→ **Task prompt**
Below are lines of data; restate word for word those running from the line containing "brown brick C1:H2 level 2 -> none" to the line containing "white cone M1 level 2 -> none", inclusive, and no others.

→ **Records for this exercise**
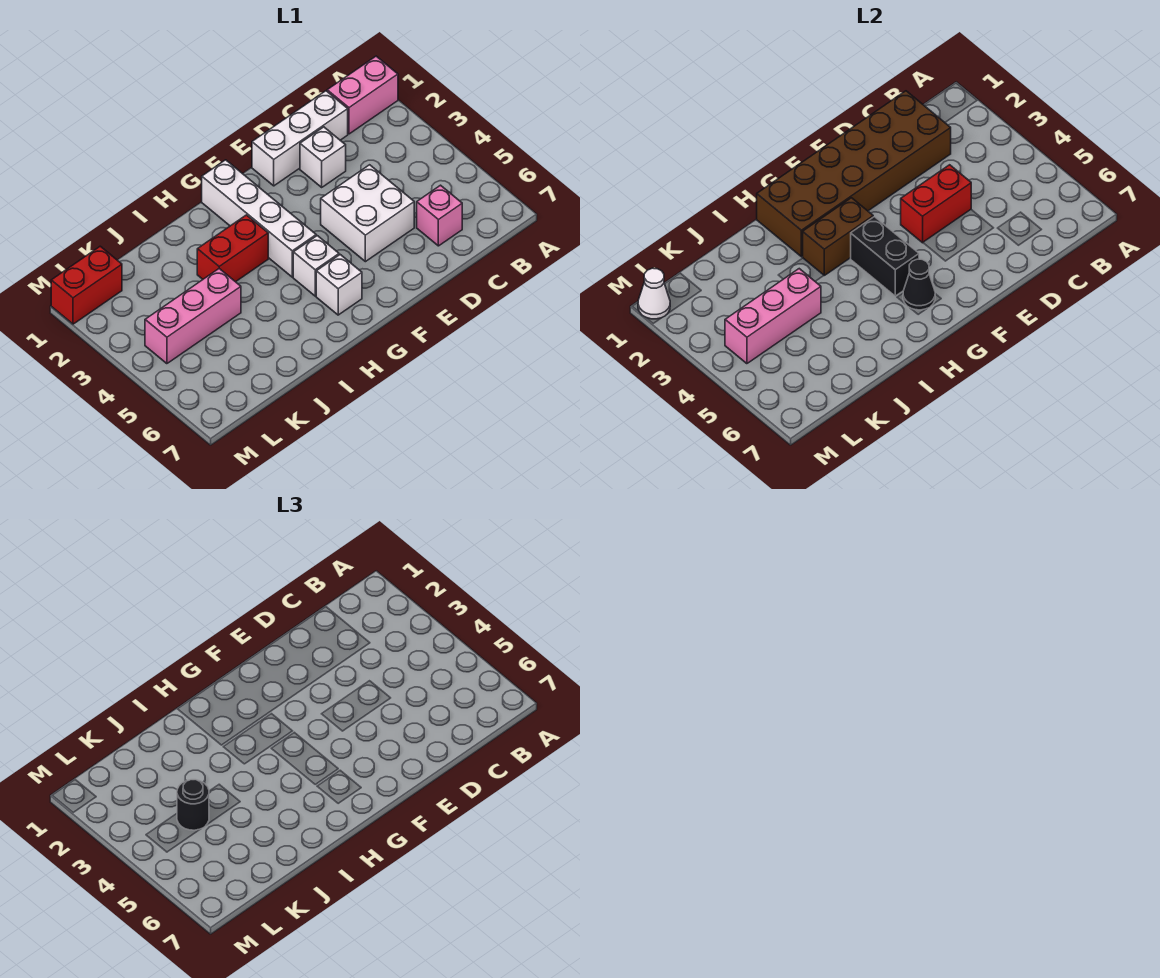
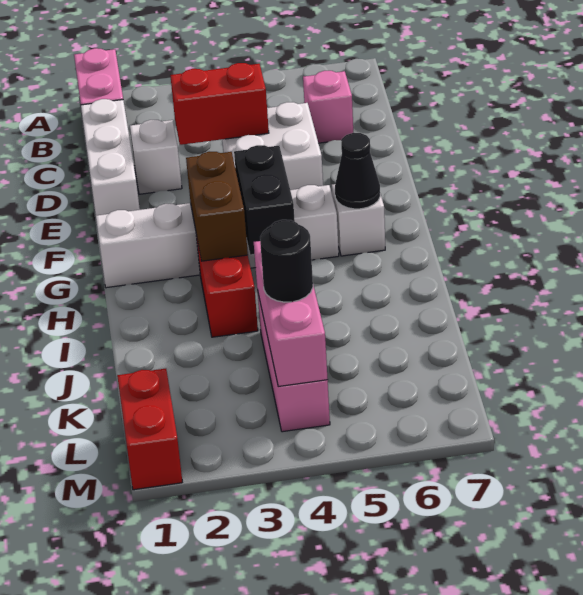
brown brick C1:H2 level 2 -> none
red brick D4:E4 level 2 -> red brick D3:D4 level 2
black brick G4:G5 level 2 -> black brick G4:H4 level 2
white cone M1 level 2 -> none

...

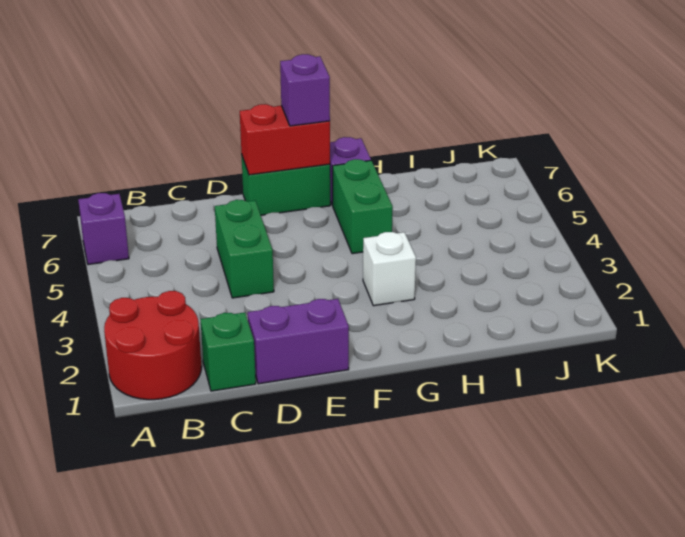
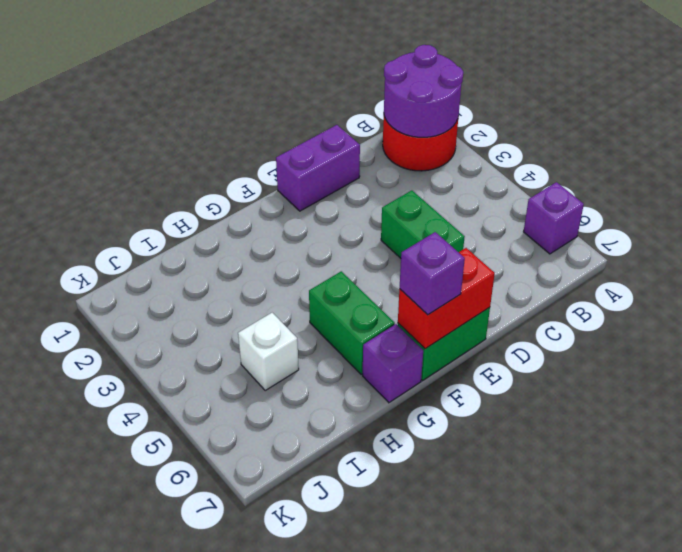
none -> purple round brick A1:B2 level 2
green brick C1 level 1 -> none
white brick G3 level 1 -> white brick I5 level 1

...

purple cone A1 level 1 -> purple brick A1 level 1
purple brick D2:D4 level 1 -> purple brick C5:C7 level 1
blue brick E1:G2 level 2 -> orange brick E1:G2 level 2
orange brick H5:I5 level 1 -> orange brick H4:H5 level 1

→ **Task result**
brown brick C1:H2 level 2 -> none
red brick D4:E4 level 2 -> red brick D3:D4 level 2
black brick G4:G5 level 2 -> black brick G4:H4 level 2
white cone M1 level 2 -> none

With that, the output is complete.